[Records drawn from a dataset]

•••

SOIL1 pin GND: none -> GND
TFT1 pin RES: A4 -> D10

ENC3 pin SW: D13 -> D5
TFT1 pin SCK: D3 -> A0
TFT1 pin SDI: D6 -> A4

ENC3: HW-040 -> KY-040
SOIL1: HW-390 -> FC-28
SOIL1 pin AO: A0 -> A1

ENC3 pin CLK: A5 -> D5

•••

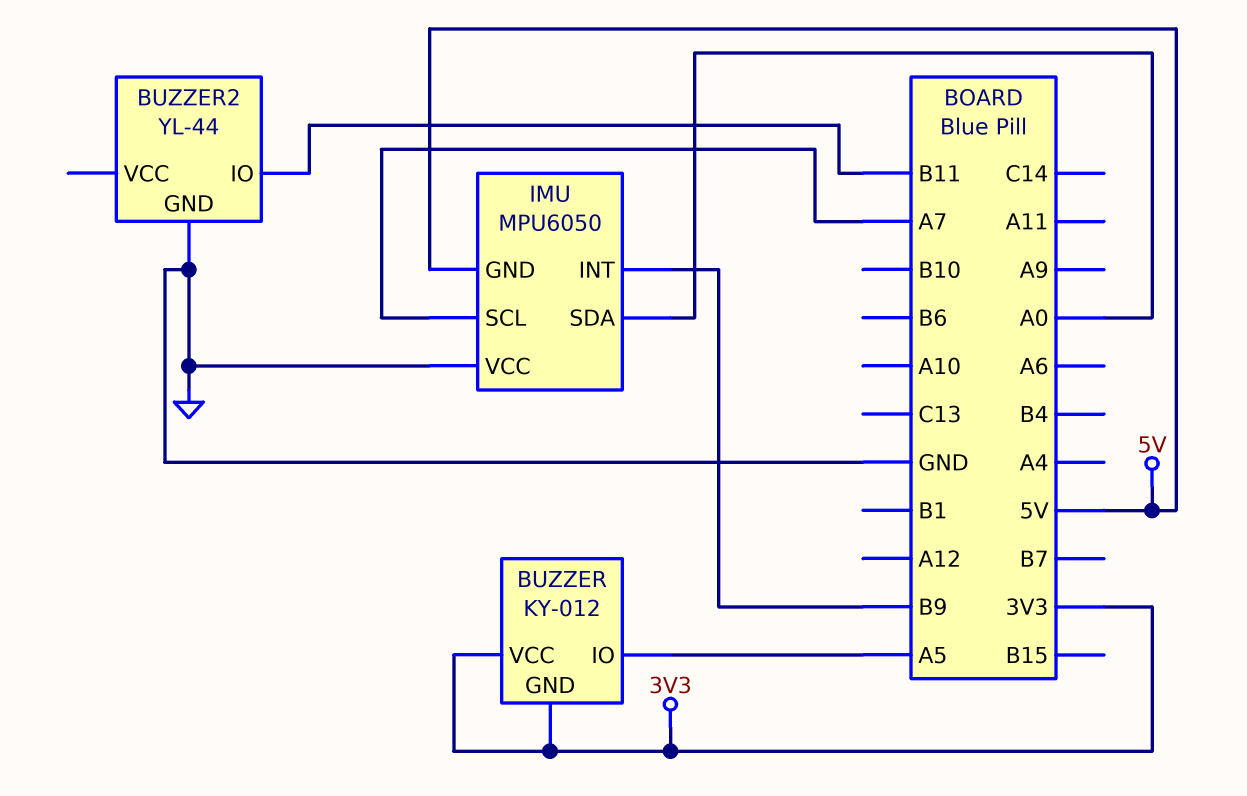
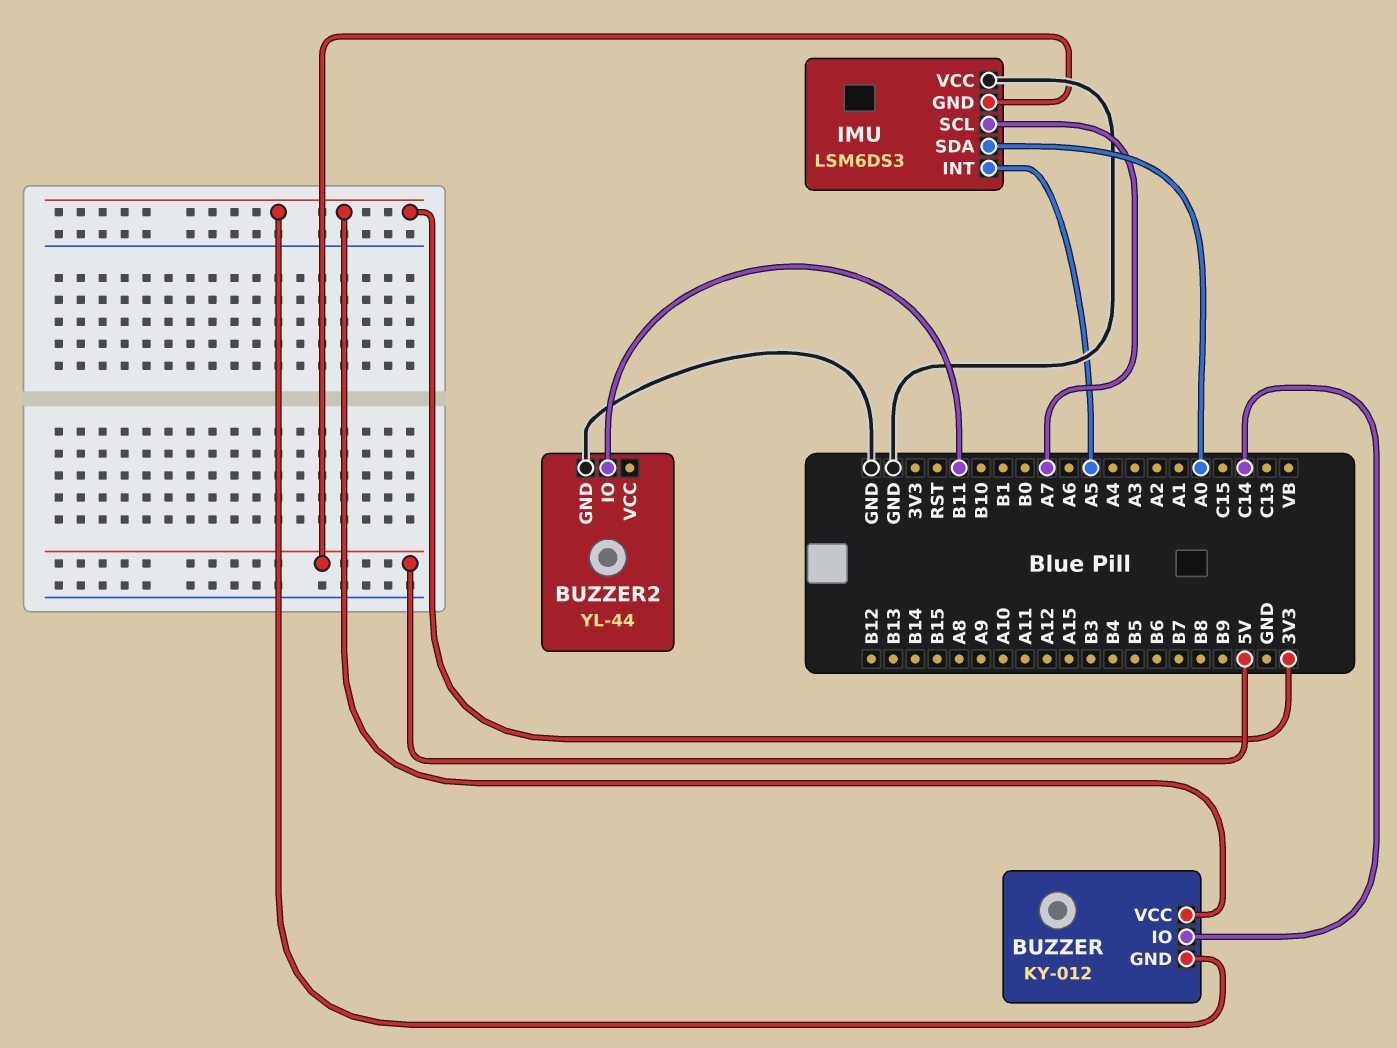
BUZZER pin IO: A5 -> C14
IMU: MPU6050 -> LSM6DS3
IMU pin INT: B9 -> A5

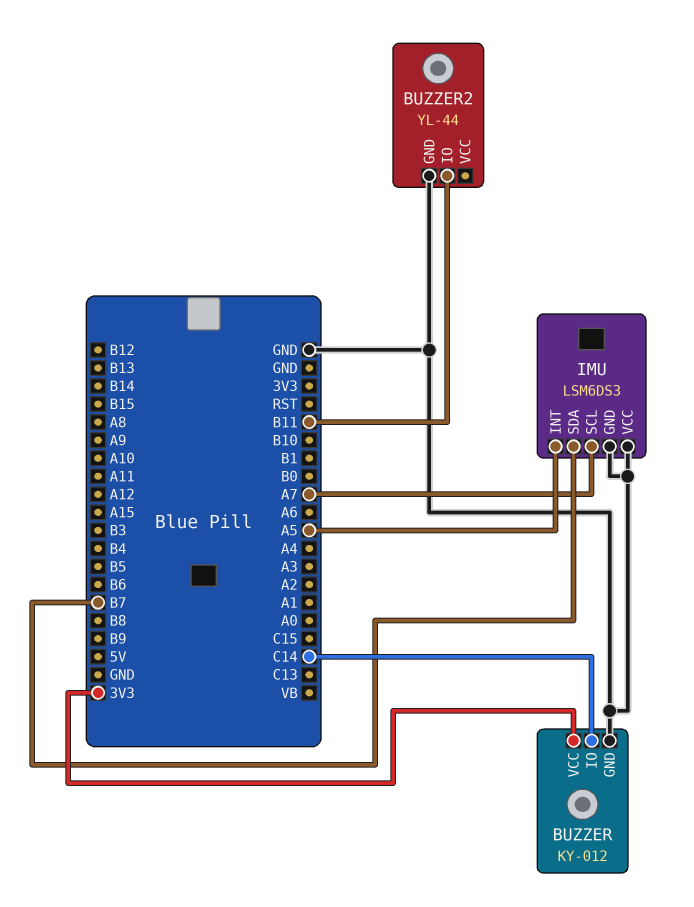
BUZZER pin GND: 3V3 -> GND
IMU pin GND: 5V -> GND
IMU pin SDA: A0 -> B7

•••

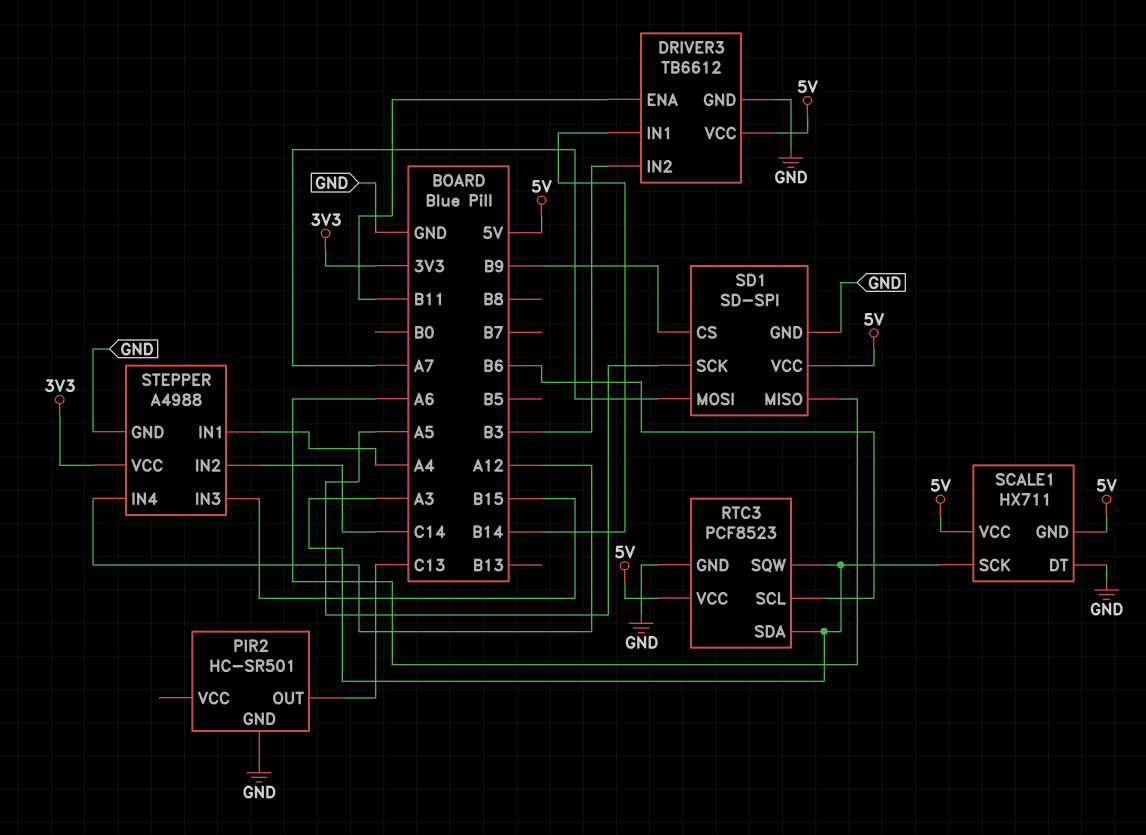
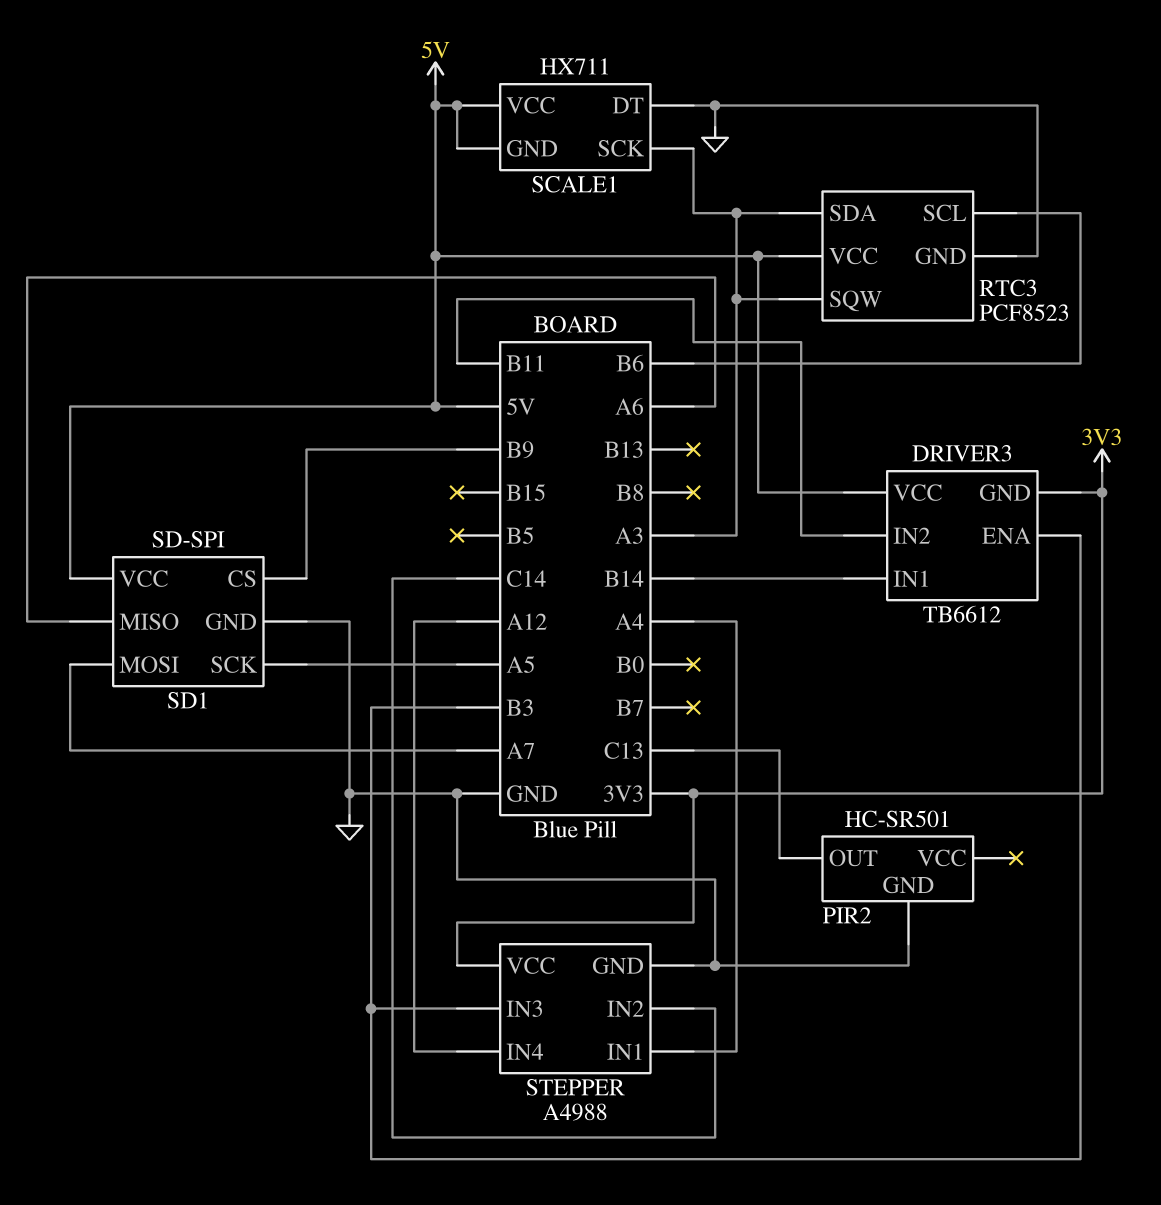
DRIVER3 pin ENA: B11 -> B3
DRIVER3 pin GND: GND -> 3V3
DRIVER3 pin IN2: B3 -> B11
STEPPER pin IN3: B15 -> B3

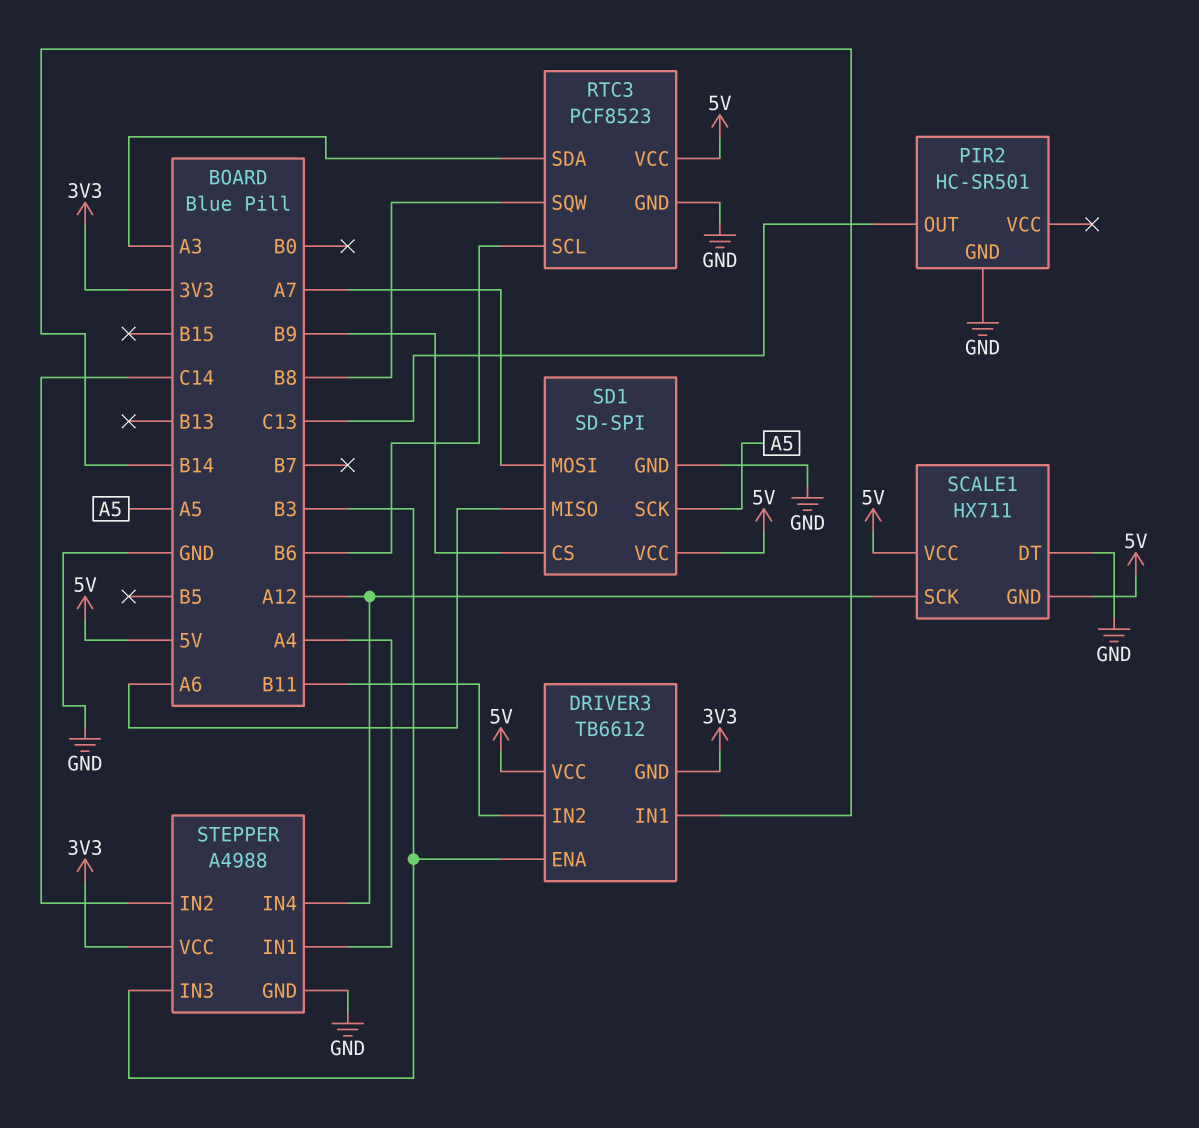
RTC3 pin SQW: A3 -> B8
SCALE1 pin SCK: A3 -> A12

•••

What is being asked:
Would you copy all lines in the records where the string "BUZZER" appears?

Result of the task:
BUZZER pin IO: A5 -> C14
BUZZER pin GND: 3V3 -> GND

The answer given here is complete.